(Collected data entries)
▬▬▬▬▬▬

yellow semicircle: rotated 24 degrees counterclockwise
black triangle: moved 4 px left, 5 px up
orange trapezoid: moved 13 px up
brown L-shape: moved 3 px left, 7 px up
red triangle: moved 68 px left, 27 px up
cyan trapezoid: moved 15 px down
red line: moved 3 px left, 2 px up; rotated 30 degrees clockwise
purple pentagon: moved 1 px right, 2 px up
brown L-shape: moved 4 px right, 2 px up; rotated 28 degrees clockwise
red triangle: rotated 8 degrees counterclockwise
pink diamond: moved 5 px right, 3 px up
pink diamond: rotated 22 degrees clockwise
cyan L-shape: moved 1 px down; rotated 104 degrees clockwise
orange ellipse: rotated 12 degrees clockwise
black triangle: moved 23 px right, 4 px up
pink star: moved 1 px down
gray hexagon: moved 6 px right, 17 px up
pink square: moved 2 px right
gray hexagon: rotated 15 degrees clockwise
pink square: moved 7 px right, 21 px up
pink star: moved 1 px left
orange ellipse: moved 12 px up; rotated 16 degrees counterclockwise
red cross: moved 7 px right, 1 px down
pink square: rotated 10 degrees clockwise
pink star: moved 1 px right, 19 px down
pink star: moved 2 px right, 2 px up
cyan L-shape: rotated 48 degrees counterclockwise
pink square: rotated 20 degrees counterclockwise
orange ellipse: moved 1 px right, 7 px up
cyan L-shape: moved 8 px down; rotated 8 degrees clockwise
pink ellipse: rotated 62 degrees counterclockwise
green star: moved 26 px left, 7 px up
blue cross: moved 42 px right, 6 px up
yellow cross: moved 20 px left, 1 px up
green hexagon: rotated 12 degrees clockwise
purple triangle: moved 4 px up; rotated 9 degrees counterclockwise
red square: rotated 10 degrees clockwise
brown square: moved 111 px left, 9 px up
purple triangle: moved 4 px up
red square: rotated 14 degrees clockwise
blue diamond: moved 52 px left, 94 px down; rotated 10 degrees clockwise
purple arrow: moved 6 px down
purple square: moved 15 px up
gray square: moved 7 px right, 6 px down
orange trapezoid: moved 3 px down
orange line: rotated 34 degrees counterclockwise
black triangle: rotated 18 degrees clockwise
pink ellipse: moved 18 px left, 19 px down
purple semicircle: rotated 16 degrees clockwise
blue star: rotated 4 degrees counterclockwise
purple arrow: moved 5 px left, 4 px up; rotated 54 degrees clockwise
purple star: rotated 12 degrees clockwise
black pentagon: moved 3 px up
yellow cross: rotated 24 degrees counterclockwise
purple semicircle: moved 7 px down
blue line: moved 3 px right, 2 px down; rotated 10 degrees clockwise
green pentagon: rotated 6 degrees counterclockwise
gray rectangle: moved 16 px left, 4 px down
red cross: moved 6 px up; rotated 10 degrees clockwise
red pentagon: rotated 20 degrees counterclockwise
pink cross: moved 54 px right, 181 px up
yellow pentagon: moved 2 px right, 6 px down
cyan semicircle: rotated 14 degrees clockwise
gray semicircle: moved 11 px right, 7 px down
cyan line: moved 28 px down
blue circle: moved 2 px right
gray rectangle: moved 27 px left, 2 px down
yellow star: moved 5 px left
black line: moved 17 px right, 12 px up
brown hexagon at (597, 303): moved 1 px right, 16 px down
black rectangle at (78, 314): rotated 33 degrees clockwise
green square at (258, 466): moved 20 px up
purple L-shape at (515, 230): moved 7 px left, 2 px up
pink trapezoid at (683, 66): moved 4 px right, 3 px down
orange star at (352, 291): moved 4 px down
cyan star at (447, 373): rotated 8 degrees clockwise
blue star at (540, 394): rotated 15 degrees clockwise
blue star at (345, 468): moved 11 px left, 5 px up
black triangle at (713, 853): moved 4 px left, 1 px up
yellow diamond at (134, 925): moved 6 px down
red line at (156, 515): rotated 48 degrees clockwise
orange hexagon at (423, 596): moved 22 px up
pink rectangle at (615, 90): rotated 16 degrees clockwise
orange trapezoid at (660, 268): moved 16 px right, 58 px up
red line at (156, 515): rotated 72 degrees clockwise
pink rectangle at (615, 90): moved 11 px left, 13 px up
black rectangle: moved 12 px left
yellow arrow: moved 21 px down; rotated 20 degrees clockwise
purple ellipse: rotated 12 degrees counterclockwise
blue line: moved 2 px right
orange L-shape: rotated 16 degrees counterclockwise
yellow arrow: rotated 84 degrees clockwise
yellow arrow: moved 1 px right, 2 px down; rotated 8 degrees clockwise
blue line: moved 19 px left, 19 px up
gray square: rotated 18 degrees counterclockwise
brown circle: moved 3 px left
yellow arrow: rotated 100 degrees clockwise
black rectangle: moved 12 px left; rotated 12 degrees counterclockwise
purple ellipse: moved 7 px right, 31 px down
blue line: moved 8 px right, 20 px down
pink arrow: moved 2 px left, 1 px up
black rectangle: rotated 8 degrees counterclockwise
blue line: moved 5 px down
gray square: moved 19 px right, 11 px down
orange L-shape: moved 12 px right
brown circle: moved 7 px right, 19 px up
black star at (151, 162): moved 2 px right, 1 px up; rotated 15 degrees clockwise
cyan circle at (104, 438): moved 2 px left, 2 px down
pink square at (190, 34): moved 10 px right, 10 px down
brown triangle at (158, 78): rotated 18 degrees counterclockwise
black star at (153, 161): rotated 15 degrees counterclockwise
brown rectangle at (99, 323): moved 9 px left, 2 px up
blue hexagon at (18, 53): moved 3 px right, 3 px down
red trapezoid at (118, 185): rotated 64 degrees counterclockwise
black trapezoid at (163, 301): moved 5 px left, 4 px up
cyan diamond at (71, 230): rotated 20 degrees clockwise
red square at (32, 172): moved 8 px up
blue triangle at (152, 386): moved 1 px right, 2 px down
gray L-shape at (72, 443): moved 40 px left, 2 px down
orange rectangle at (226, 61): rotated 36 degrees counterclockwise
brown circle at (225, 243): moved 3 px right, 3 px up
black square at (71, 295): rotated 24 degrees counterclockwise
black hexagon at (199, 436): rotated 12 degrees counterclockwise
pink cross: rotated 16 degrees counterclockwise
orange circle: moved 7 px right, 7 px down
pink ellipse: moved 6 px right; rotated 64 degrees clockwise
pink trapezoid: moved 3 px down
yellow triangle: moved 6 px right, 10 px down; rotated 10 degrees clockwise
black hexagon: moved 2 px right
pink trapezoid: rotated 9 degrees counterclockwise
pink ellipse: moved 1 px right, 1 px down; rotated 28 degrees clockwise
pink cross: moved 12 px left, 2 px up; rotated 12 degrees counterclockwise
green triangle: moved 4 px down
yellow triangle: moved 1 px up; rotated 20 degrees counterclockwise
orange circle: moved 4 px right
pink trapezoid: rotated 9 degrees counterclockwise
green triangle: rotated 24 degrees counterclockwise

▬▬▬▬▬▬

▶ Prompt
Turn the records into a numbered list, from the first line up to and including the line with "brown L-shape: moved 4". Leave out any blank lines.

▶ Task response
1. yellow semicircle: rotated 24 degrees counterclockwise
2. black triangle: moved 4 px left, 5 px up
3. orange trapezoid: moved 13 px up
4. brown L-shape: moved 3 px left, 7 px up
5. red triangle: moved 68 px left, 27 px up
6. cyan trapezoid: moved 15 px down
7. red line: moved 3 px left, 2 px up; rotated 30 degrees clockwise
8. purple pentagon: moved 1 px right, 2 px up
9. brown L-shape: moved 4 px right, 2 px up; rotated 28 degrees clockwise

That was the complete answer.